▶ **Directive**
Reproduce word for word the part of the items below that opens with the line containing "Does white glossy" and closes with the line containing "Can translucent plastic", including both of those lines.

▶ **Provided records**
--*--

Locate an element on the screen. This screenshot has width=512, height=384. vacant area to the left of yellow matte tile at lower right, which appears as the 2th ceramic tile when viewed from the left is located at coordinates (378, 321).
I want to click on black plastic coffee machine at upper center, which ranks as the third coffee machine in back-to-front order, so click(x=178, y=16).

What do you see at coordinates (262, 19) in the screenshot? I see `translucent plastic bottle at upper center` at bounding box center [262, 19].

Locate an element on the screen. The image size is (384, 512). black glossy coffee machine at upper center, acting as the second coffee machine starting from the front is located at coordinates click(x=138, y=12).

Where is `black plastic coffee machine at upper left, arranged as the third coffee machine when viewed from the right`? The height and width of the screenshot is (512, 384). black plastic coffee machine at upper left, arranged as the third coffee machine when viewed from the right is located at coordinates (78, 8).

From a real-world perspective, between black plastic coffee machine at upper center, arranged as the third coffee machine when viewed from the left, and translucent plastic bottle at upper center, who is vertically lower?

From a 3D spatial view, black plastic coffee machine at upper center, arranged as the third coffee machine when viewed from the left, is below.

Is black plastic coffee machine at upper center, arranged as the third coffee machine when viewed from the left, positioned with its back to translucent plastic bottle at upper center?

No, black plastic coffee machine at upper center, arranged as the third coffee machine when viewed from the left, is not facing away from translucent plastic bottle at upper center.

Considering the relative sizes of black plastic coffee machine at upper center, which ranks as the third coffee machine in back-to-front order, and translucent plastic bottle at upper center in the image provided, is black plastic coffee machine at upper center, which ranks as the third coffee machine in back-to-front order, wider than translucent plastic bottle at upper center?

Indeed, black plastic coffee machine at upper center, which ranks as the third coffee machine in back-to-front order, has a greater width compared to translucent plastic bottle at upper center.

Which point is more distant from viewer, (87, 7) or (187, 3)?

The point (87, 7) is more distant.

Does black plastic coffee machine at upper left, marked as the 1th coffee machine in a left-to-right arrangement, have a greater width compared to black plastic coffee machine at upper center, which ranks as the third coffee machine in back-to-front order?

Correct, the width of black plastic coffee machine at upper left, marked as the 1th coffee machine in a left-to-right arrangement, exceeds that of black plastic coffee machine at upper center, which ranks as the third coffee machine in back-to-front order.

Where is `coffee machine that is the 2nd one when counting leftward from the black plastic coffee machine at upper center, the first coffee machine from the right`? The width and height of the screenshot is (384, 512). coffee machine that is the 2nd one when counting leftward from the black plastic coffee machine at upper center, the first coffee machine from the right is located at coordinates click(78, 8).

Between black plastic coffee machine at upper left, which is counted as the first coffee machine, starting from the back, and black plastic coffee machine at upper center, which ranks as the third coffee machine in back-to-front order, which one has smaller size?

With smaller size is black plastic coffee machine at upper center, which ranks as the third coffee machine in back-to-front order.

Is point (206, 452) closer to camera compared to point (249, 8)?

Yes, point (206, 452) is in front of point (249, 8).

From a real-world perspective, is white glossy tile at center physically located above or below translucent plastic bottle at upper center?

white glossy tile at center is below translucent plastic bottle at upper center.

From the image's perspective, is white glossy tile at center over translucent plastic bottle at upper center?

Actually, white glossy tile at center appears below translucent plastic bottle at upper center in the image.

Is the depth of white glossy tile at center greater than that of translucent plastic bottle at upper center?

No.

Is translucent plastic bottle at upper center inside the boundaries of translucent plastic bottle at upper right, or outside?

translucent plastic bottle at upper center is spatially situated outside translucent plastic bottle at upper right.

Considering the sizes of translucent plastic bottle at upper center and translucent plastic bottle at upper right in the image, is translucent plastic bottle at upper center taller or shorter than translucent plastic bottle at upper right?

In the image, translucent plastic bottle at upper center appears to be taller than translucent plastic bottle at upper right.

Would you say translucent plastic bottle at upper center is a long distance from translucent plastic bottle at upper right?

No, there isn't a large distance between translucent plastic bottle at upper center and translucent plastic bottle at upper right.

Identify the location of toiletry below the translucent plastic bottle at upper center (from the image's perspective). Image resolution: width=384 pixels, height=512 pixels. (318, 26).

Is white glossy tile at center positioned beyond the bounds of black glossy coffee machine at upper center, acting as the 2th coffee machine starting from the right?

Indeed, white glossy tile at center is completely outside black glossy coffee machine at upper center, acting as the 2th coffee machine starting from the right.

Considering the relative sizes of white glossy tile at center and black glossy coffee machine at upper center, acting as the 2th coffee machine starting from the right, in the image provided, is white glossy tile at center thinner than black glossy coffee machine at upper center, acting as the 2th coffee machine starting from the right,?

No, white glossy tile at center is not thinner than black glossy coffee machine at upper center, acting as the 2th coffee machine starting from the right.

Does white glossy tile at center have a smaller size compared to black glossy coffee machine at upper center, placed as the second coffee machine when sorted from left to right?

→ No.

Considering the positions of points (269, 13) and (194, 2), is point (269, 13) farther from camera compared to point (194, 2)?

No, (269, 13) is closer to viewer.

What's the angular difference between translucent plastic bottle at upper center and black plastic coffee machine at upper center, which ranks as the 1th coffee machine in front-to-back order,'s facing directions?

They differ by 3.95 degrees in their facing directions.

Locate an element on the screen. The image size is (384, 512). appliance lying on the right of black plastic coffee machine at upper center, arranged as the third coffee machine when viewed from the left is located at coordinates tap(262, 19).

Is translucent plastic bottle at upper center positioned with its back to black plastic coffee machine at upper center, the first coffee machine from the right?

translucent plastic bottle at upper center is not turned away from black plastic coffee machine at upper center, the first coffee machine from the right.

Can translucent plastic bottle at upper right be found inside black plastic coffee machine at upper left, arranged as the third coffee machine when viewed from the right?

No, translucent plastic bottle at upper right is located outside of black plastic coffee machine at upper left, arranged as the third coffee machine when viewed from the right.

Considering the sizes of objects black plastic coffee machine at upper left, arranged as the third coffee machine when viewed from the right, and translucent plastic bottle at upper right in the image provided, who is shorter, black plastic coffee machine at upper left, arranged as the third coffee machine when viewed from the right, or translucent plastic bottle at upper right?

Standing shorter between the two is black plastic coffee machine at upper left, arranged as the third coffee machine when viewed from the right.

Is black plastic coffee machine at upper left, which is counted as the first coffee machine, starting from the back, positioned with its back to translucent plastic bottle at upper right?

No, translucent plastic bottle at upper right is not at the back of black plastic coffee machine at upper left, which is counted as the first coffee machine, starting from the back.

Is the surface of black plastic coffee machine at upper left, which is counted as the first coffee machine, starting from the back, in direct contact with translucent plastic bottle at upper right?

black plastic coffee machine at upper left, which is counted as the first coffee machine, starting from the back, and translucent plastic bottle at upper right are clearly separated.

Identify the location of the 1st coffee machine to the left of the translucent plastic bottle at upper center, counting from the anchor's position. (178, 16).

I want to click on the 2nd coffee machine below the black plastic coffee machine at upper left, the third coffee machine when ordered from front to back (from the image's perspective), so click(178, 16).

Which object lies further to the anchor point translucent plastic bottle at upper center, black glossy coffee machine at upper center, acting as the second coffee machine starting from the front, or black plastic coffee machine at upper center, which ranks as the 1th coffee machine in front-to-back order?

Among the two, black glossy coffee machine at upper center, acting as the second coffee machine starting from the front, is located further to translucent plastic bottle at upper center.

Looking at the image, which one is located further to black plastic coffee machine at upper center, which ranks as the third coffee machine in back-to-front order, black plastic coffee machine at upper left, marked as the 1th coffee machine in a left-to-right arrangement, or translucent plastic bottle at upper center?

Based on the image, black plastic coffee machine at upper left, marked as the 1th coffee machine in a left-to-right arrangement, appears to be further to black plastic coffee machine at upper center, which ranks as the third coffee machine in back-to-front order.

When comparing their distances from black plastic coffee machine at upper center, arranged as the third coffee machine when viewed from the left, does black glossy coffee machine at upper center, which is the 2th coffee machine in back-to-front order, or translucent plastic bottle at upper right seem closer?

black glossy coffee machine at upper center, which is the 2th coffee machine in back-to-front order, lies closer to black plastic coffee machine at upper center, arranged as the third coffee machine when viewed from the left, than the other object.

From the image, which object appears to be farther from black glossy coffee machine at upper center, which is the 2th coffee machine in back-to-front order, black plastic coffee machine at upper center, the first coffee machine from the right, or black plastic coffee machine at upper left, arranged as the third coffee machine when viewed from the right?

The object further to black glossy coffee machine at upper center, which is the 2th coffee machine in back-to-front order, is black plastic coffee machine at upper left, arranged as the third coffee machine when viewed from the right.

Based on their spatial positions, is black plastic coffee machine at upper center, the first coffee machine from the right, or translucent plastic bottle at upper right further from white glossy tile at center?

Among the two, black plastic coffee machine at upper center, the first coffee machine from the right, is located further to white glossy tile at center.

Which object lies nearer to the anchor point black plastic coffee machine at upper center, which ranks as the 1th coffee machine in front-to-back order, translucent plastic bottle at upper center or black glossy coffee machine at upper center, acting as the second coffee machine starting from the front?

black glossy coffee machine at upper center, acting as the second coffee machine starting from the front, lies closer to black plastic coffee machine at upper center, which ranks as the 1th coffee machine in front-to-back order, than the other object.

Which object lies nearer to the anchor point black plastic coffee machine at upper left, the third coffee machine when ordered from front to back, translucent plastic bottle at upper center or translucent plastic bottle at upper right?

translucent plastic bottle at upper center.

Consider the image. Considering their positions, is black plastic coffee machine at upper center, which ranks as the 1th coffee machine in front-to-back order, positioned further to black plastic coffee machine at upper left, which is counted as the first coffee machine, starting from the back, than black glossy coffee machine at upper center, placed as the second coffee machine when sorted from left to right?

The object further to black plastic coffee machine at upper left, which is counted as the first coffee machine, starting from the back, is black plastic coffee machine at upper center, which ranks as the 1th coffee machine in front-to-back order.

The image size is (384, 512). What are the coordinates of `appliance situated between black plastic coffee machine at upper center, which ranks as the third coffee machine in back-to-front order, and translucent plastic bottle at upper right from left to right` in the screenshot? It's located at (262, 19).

--*--

▶ **Answer for this exercise**
Does white glossy tile at center have a smaller size compared to black glossy coffee machine at upper center, placed as the second coffee machine when sorted from left to right?

→ No.

Considering the positions of points (269, 13) and (194, 2), is point (269, 13) farther from camera compared to point (194, 2)?

No, (269, 13) is closer to viewer.

What's the angular difference between translucent plastic bottle at upper center and black plastic coffee machine at upper center, which ranks as the 1th coffee machine in front-to-back order,'s facing directions?

They differ by 3.95 degrees in their facing directions.

Locate an element on the screen. The image size is (384, 512). appliance lying on the right of black plastic coffee machine at upper center, arranged as the third coffee machine when viewed from the left is located at coordinates tap(262, 19).

Is translucent plastic bottle at upper center positioned with its back to black plastic coffee machine at upper center, the first coffee machine from the right?

translucent plastic bottle at upper center is not turned away from black plastic coffee machine at upper center, the first coffee machine from the right.

Can translucent plastic bottle at upper right be found inside black plastic coffee machine at upper left, arranged as the third coffee machine when viewed from the right?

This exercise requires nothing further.